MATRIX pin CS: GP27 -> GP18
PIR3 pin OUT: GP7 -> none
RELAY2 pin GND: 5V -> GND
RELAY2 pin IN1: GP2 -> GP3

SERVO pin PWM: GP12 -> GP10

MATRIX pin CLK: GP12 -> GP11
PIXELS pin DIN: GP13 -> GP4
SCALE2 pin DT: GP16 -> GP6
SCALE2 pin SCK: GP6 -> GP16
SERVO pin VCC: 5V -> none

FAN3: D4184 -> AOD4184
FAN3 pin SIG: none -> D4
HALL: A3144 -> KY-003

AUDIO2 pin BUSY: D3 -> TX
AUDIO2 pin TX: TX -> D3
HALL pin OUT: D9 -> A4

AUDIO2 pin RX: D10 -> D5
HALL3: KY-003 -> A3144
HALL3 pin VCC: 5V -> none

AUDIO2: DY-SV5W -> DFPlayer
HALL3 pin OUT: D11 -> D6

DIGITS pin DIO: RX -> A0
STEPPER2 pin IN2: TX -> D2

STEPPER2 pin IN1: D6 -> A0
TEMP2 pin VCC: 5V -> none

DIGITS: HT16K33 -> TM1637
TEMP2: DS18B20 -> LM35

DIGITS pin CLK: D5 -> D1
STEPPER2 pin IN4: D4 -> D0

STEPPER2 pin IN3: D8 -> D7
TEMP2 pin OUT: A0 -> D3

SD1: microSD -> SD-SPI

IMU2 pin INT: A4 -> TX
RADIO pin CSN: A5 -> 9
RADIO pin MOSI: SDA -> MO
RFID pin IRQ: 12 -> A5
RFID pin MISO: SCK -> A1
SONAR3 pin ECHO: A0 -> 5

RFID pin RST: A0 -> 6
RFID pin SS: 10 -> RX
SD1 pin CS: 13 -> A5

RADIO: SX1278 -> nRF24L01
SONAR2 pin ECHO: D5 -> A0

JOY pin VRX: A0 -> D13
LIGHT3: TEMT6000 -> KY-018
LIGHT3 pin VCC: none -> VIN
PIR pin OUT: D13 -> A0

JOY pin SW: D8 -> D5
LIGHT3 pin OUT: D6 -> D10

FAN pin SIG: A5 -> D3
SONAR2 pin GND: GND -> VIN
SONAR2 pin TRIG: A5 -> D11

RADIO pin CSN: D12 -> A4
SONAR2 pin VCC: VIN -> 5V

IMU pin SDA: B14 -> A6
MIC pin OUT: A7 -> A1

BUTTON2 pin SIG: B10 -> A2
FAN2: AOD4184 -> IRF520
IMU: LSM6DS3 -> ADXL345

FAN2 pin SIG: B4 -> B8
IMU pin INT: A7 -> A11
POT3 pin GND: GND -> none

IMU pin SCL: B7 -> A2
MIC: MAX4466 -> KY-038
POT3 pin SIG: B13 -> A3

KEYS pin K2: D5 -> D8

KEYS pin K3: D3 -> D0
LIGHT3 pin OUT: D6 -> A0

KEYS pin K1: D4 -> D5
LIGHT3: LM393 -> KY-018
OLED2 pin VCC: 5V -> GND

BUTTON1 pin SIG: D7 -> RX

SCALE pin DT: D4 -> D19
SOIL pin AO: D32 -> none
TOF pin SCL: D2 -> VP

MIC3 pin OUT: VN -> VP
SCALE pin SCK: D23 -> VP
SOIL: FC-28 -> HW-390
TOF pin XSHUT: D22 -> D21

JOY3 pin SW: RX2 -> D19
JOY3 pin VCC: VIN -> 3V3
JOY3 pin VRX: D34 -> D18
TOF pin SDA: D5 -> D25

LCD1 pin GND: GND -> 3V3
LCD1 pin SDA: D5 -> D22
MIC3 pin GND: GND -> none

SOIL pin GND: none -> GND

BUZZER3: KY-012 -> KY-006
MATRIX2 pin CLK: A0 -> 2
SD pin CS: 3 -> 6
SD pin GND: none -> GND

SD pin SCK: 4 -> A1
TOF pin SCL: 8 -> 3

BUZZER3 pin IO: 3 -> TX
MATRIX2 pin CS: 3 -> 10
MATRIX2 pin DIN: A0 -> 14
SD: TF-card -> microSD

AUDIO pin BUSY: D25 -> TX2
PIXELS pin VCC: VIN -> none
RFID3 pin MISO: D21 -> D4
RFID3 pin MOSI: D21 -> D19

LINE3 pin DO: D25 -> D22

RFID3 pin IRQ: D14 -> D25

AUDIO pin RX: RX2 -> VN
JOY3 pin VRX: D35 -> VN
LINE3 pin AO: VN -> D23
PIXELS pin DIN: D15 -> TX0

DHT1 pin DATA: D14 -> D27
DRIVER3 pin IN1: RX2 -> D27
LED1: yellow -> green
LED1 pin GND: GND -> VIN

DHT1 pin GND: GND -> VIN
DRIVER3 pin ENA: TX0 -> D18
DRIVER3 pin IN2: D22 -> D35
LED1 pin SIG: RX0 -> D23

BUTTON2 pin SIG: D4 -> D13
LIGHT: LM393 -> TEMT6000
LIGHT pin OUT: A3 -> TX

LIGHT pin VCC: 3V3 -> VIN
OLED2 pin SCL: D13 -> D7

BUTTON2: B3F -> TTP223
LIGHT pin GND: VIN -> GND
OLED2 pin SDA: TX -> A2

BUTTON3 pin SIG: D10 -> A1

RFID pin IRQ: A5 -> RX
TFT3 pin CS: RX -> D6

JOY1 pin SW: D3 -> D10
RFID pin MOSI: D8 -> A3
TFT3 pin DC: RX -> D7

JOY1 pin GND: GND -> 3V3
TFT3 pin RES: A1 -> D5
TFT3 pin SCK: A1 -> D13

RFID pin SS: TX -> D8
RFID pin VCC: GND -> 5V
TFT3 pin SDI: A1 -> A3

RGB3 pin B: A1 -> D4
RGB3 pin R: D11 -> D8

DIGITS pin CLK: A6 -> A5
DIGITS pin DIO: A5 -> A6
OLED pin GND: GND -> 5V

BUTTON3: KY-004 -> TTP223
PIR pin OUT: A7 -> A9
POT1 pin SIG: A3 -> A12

........

TASK DIRECTIONS:
In the listing above, locate each line with "RADIO" and copy it.

RESULT FOR THIS TASK:
RADIO pin CSN: A5 -> 9
RADIO pin MOSI: SDA -> MO
RADIO: SX1278 -> nRF24L01
RADIO pin CSN: D12 -> A4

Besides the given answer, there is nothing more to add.